### Directions for this task:
The task calls for the lines below from the line with "L1: 100uH (LX, VRAW) -> 6.8uH (LX, VRAW)" to the line with "U1 pin SW: LX -> 0V", both ends included, copied exactly, without any pictures.

Structured diff data:
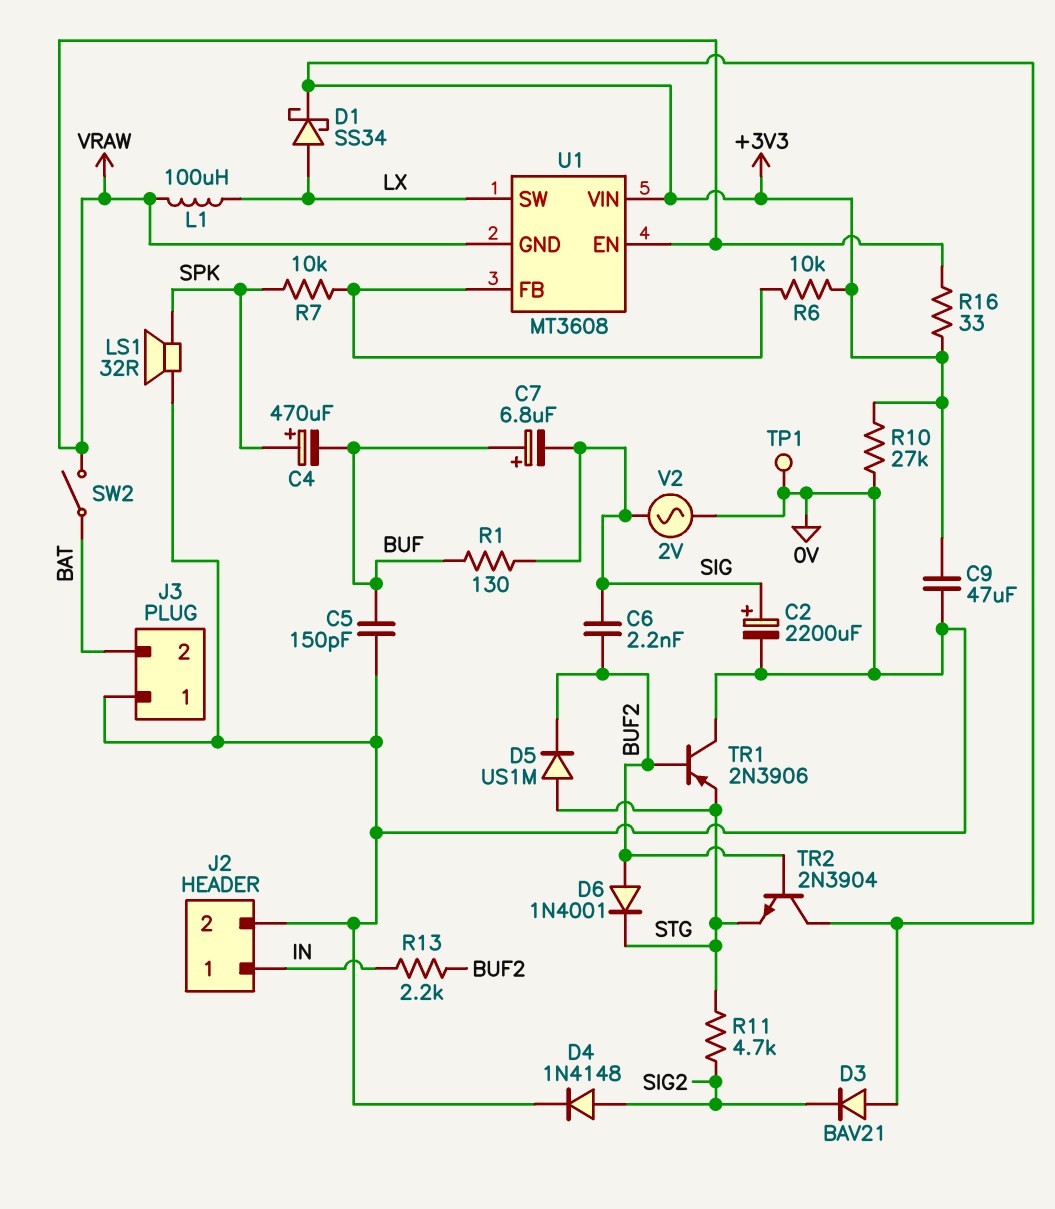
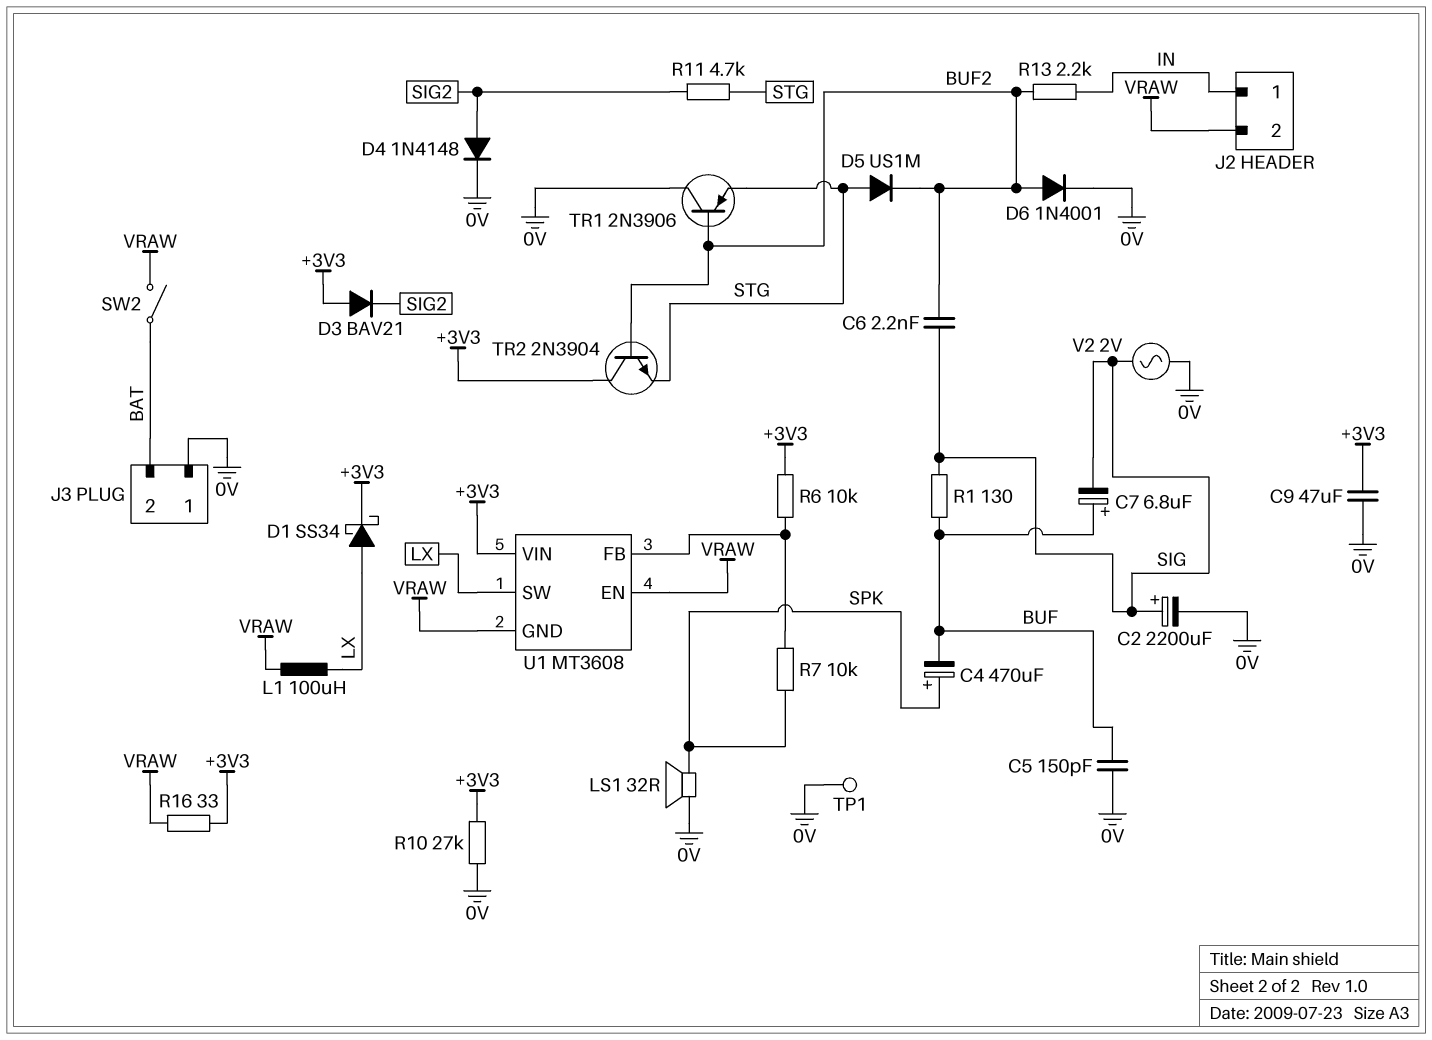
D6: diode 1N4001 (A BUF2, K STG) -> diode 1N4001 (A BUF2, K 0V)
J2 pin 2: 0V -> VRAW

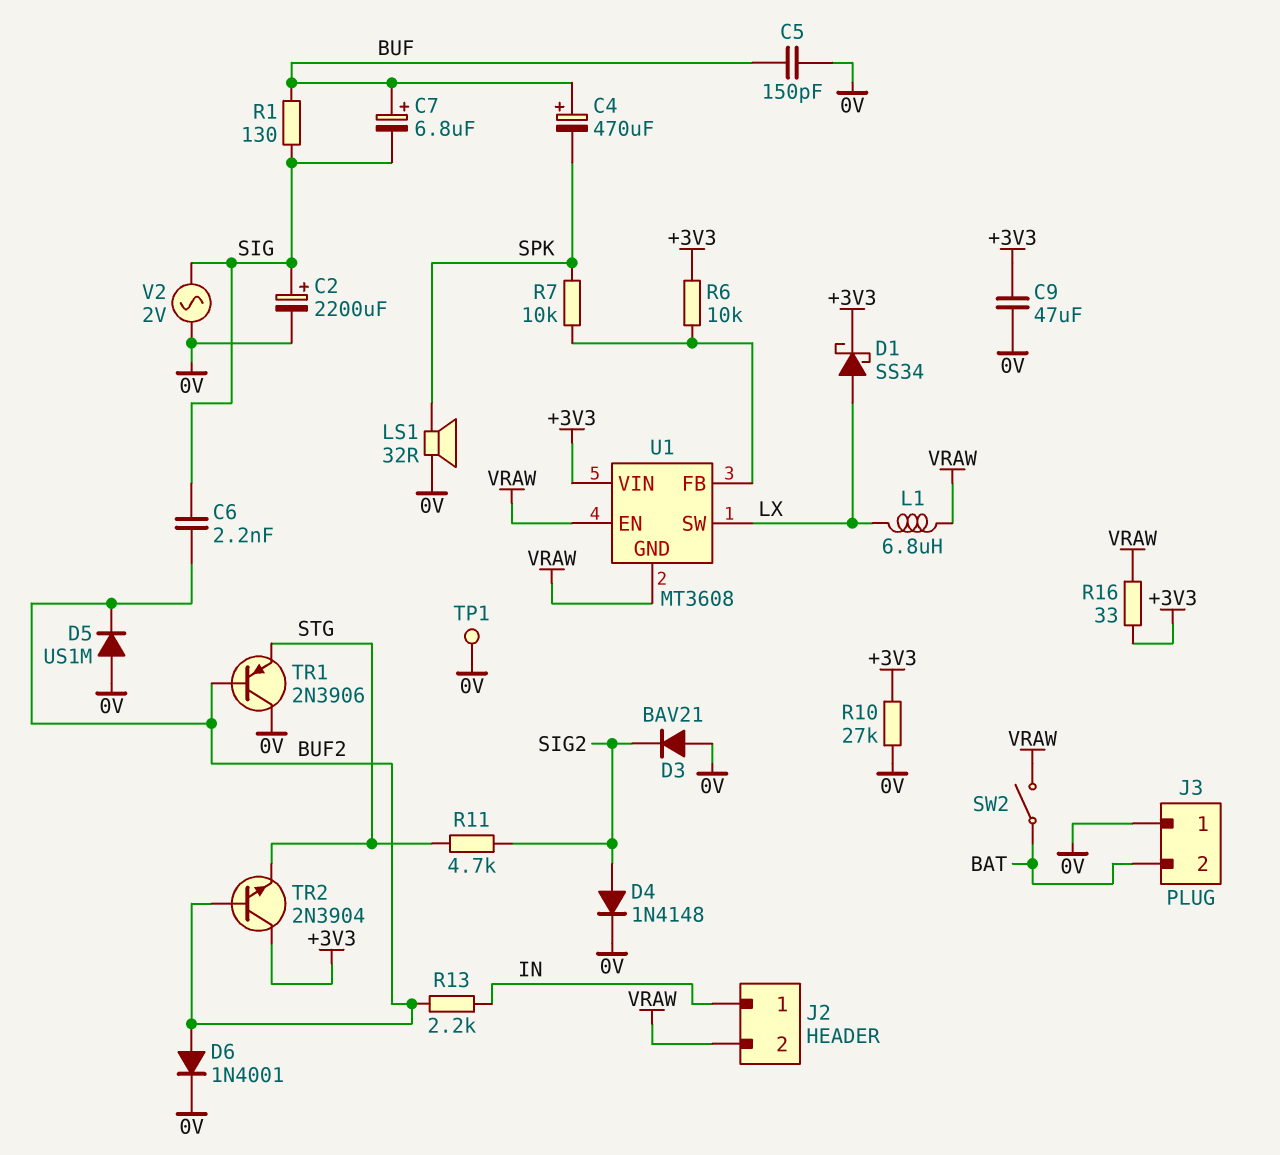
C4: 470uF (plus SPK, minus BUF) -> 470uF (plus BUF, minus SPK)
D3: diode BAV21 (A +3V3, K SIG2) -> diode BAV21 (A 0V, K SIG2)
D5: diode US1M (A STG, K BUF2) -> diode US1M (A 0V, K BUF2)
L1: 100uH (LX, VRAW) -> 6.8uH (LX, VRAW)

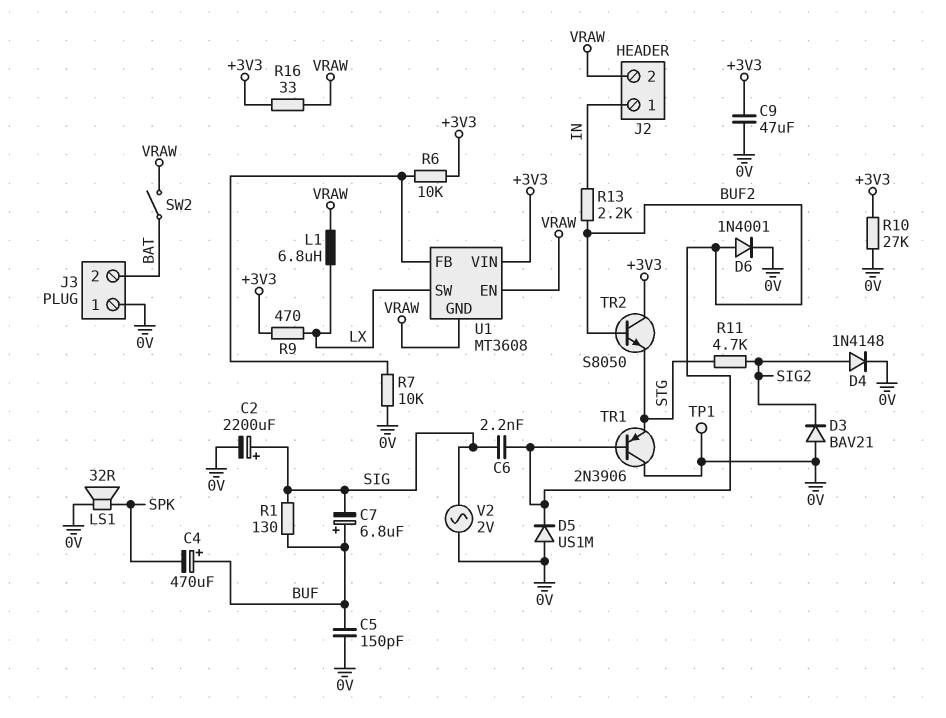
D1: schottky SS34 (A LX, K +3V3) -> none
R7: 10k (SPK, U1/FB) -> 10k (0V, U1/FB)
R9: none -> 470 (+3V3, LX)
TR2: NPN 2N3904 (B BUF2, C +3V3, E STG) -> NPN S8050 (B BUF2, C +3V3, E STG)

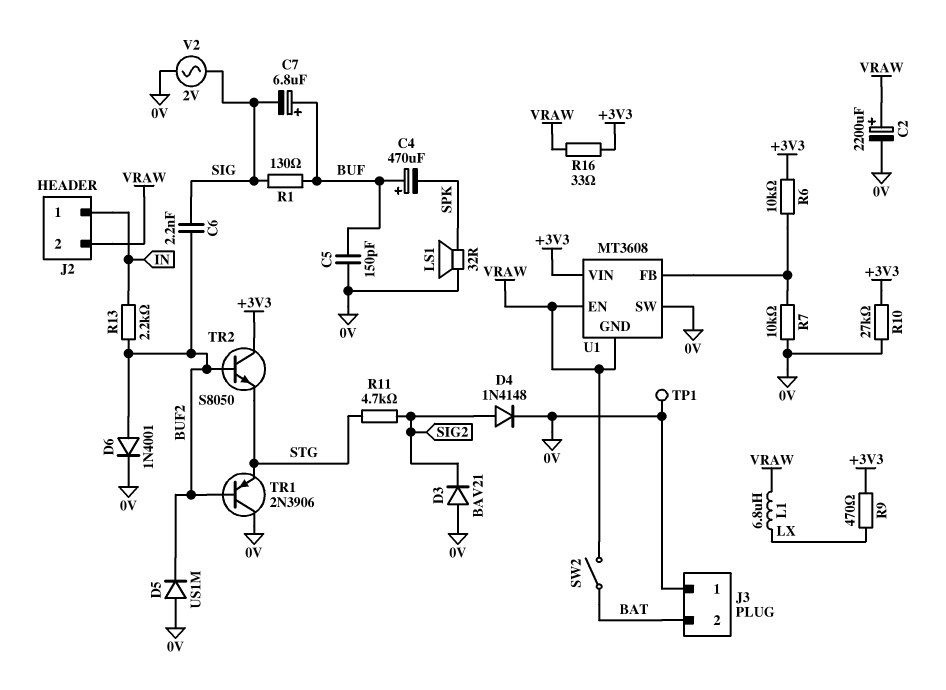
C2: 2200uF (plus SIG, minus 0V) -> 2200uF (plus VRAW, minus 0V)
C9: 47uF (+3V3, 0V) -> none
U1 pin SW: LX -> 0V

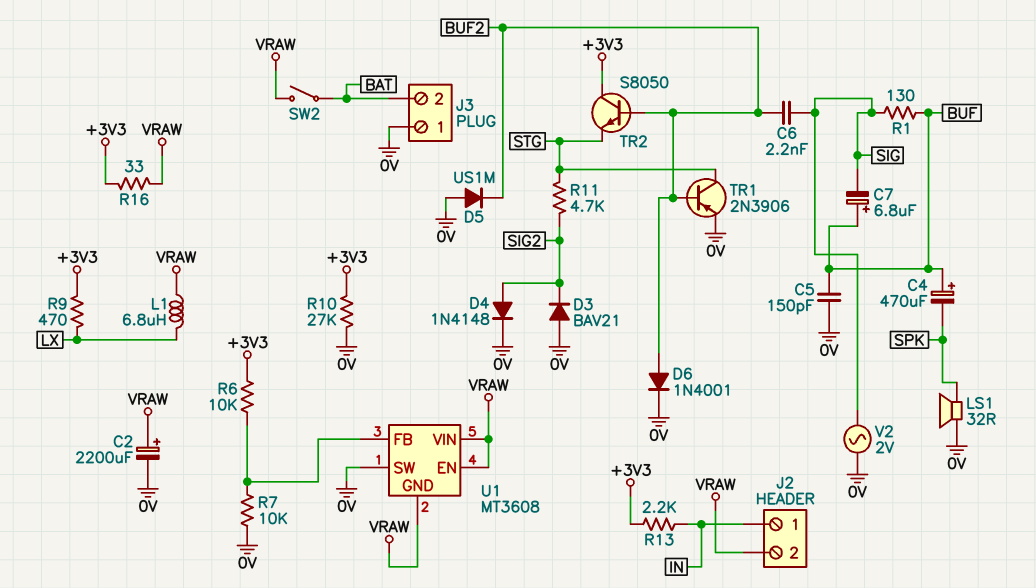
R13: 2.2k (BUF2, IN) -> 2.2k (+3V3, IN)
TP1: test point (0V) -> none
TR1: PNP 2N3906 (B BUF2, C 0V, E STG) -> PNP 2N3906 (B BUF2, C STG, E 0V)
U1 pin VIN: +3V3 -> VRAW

### Response area:
L1: 100uH (LX, VRAW) -> 6.8uH (LX, VRAW)

D1: schottky SS34 (A LX, K +3V3) -> none
R7: 10k (SPK, U1/FB) -> 10k (0V, U1/FB)
R9: none -> 470 (+3V3, LX)
TR2: NPN 2N3904 (B BUF2, C +3V3, E STG) -> NPN S8050 (B BUF2, C +3V3, E STG)

C2: 2200uF (plus SIG, minus 0V) -> 2200uF (plus VRAW, minus 0V)
C9: 47uF (+3V3, 0V) -> none
U1 pin SW: LX -> 0V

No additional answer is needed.